(Items listed in a dataset)
######

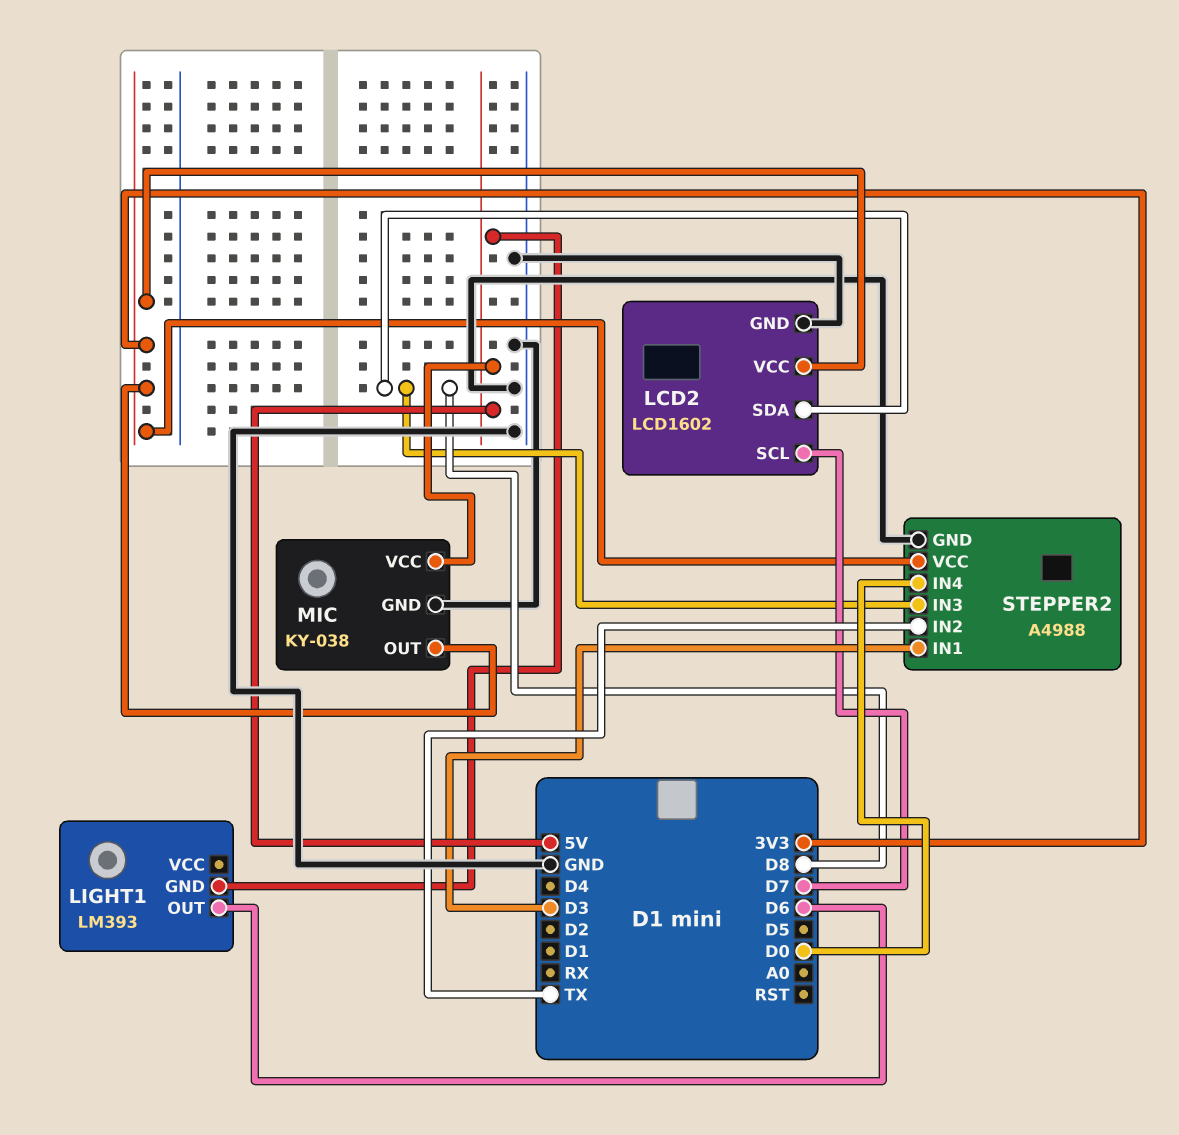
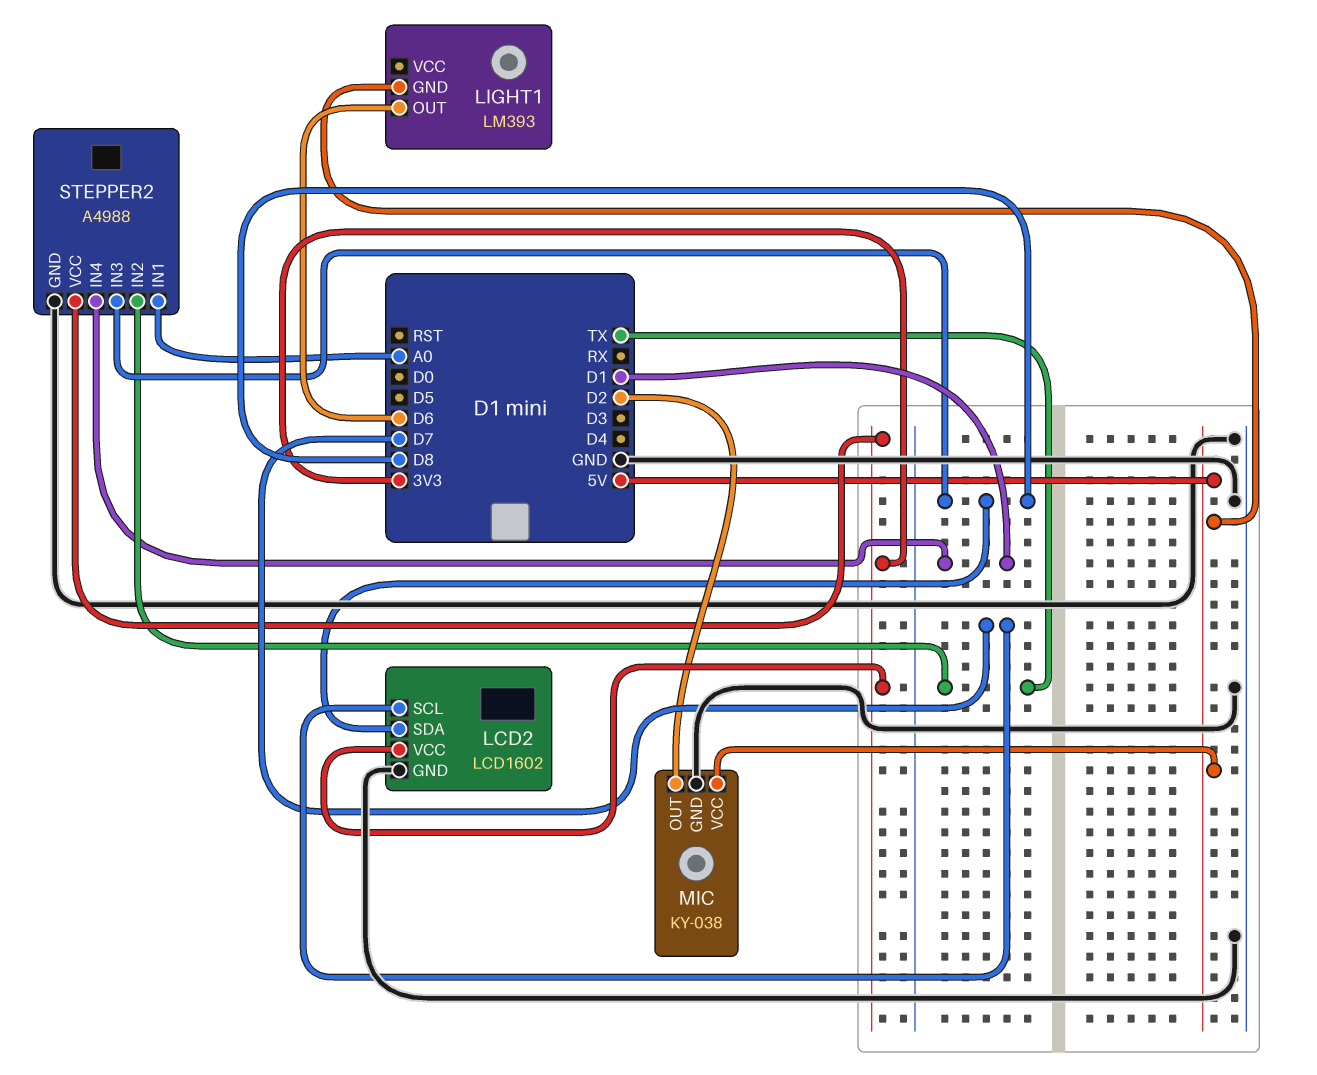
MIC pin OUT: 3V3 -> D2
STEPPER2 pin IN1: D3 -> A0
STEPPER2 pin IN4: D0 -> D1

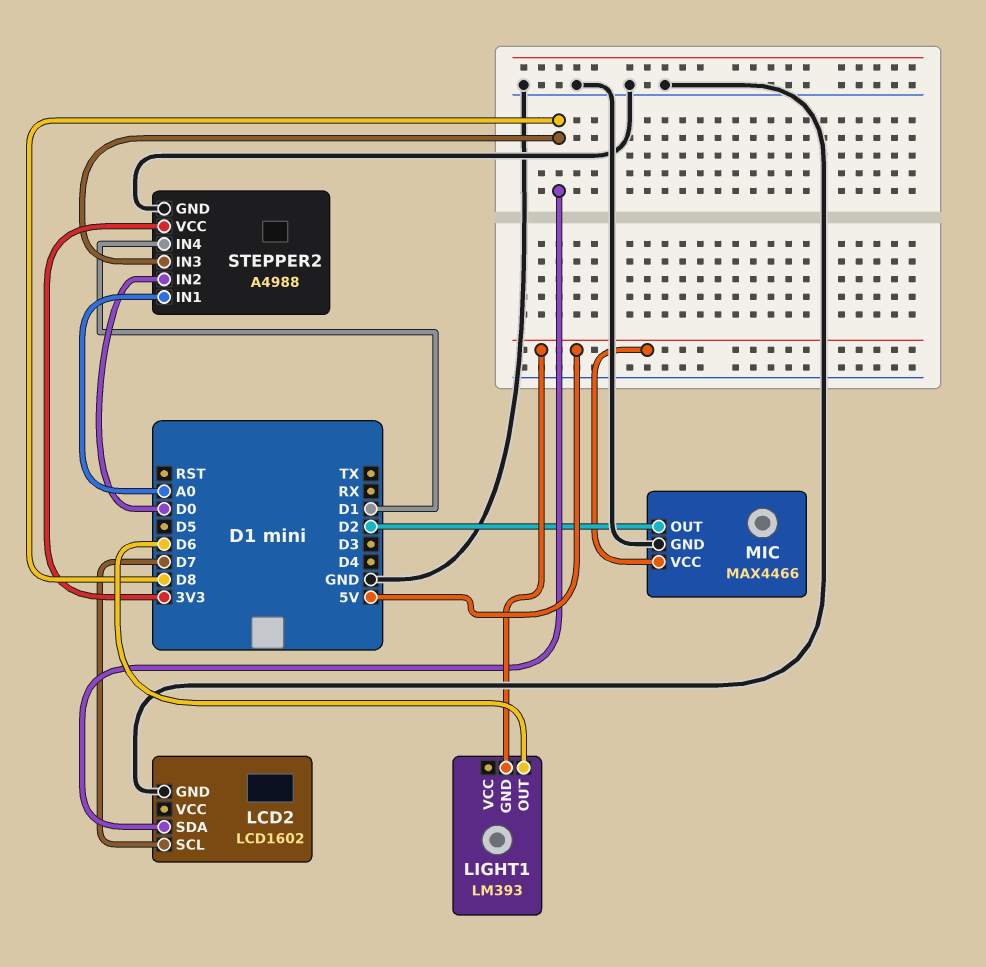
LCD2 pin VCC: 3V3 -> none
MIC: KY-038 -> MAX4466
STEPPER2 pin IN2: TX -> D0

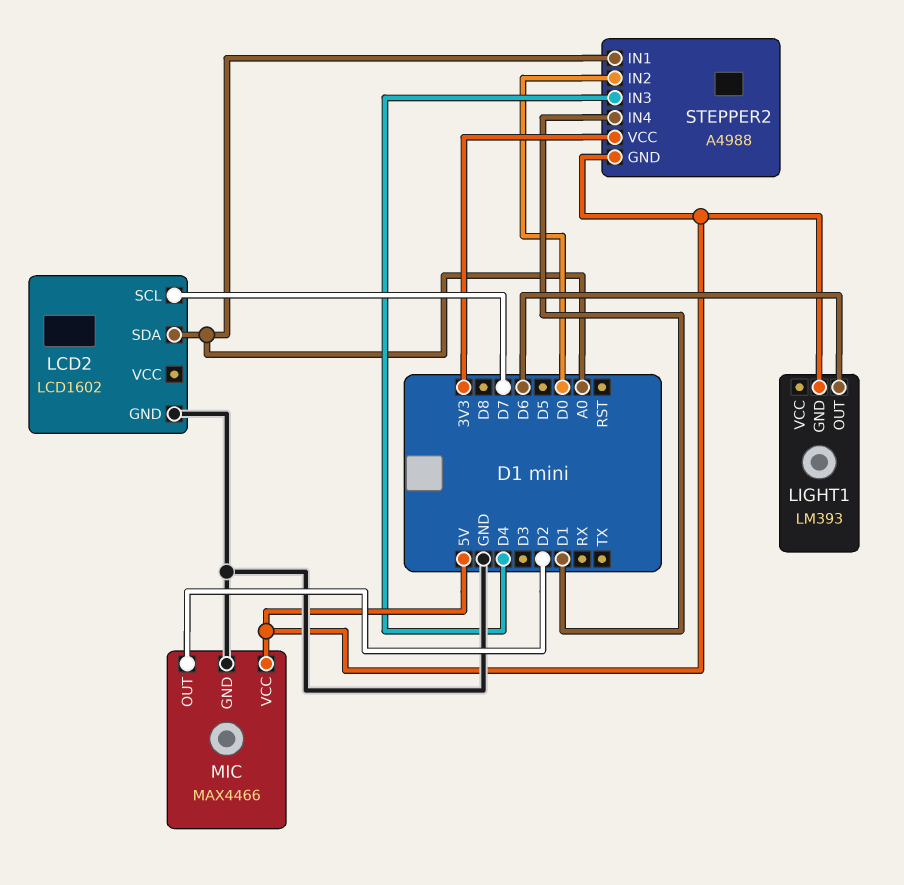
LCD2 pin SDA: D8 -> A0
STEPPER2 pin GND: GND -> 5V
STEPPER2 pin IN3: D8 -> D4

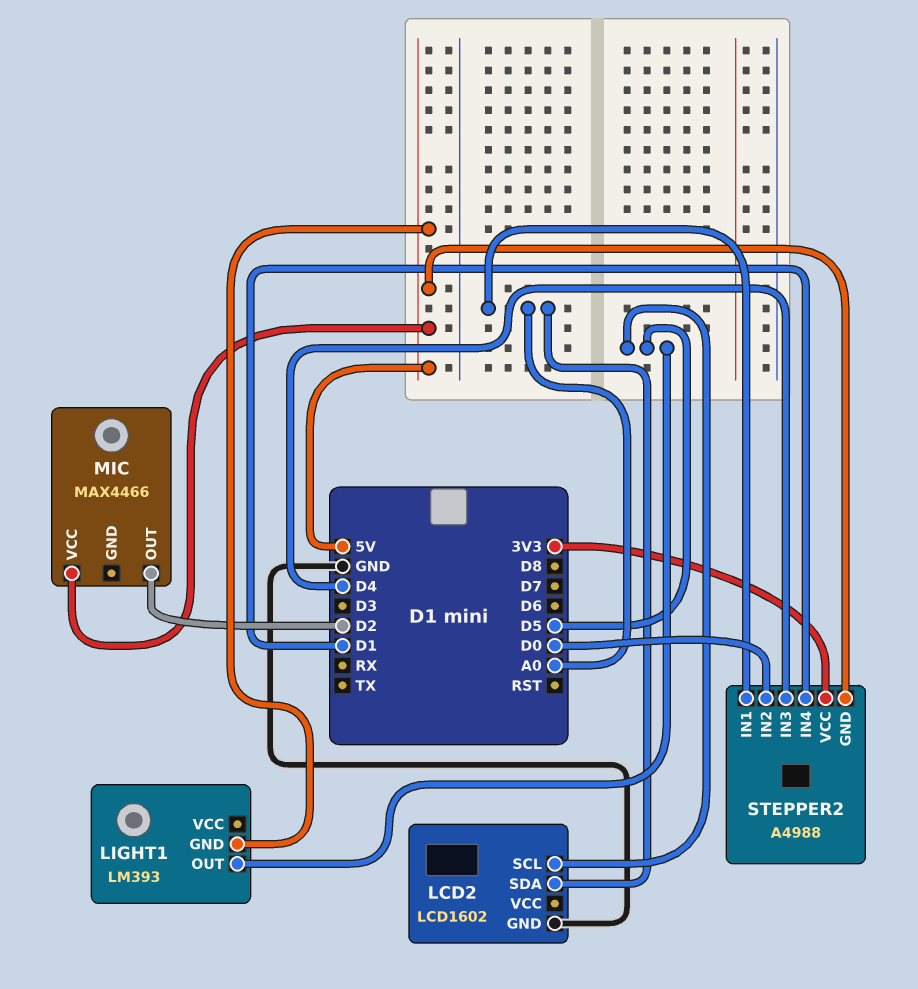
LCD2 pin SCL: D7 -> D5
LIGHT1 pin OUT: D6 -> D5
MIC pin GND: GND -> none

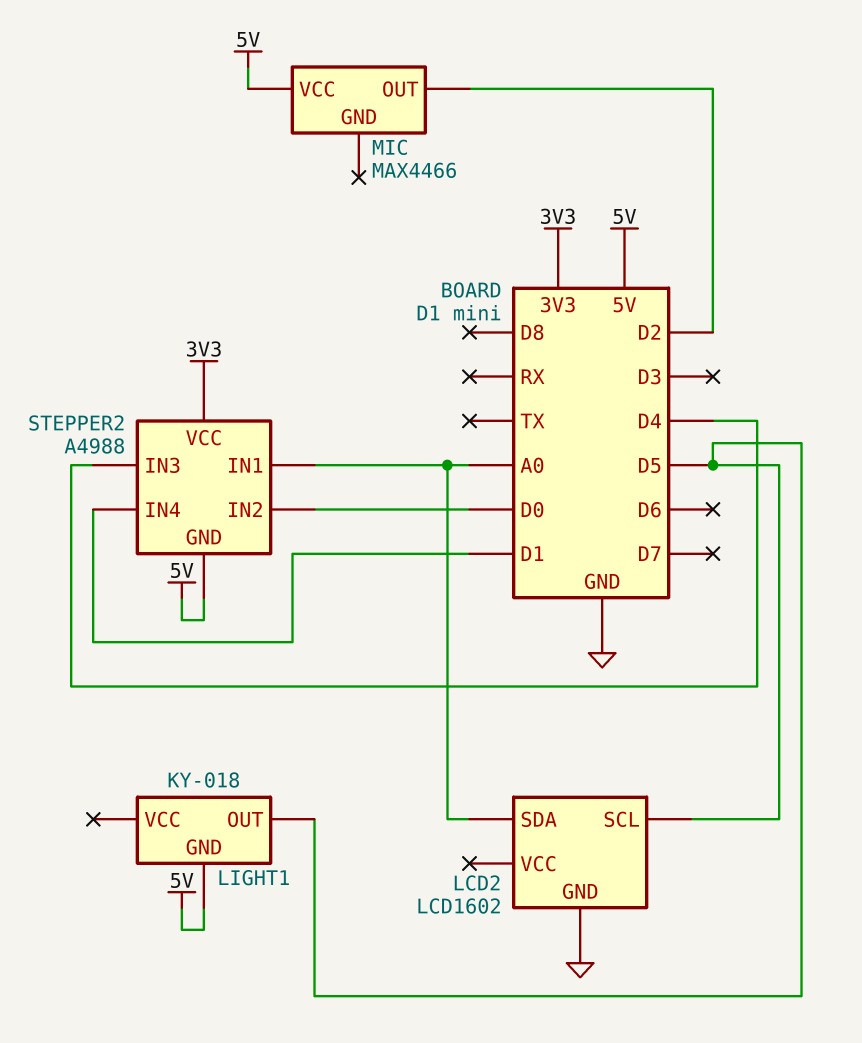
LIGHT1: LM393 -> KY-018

######

What is required: Reproduce exactly, and only, the lines from the one containing "STEPPER2 pin IN2: TX -> D0" through the last line of the records above, both included, leaving out any pictures.

The completed task:
STEPPER2 pin IN2: TX -> D0

LCD2 pin SDA: D8 -> A0
STEPPER2 pin GND: GND -> 5V
STEPPER2 pin IN3: D8 -> D4

LCD2 pin SCL: D7 -> D5
LIGHT1 pin OUT: D6 -> D5
MIC pin GND: GND -> none

LIGHT1: LM393 -> KY-018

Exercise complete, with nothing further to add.